* **WORK REQUEST**
Every line in the data below from the one containing "camera: 15 degrees left, 0 degrees up" down to the one containing "(696, 228) = (795, 261): green", both included, must be retyped exactly; no other line is to appear.

* **DATASET EXCERPTS**
════════════════
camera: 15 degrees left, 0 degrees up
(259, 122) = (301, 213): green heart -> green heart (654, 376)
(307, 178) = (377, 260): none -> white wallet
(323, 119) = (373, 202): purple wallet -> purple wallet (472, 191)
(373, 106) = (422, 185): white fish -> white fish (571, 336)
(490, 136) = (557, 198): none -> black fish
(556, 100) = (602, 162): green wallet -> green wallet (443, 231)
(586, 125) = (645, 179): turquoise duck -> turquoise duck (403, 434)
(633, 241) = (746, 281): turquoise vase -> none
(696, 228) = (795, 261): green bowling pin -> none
════════════════
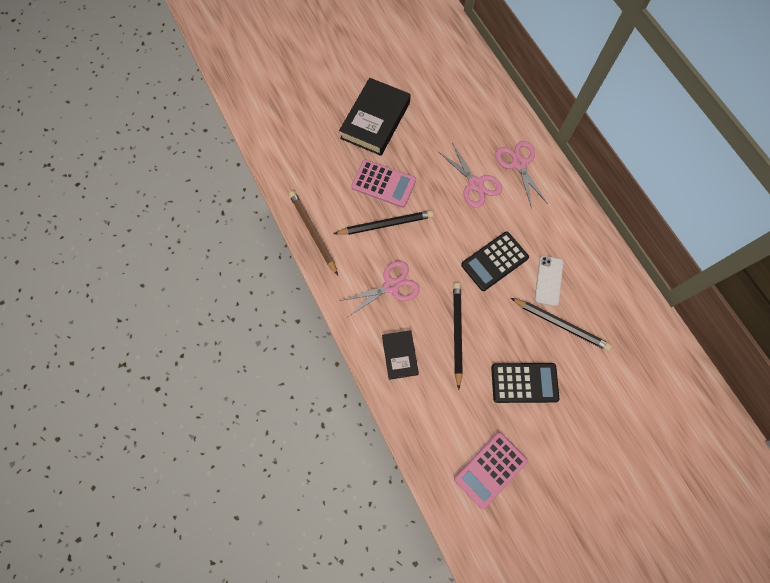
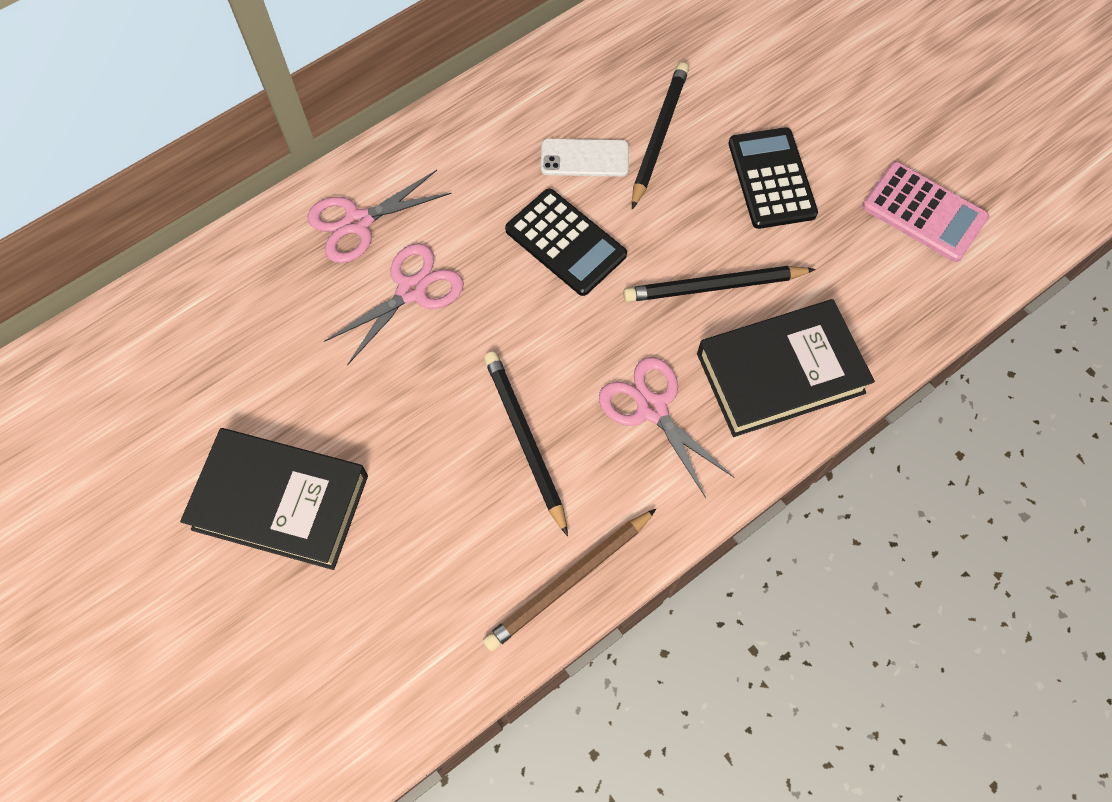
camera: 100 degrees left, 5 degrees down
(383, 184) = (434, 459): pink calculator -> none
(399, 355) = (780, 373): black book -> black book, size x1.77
════════════════
* **SOLUTION TO THE EXERCISE**
camera: 15 degrees left, 0 degrees up
(259, 122) = (301, 213): green heart -> green heart (654, 376)
(307, 178) = (377, 260): none -> white wallet
(323, 119) = (373, 202): purple wallet -> purple wallet (472, 191)
(373, 106) = (422, 185): white fish -> white fish (571, 336)
(490, 136) = (557, 198): none -> black fish
(556, 100) = (602, 162): green wallet -> green wallet (443, 231)
(586, 125) = (645, 179): turquoise duck -> turquoise duck (403, 434)
(633, 241) = (746, 281): turquoise vase -> none
(696, 228) = (795, 261): green bowling pin -> none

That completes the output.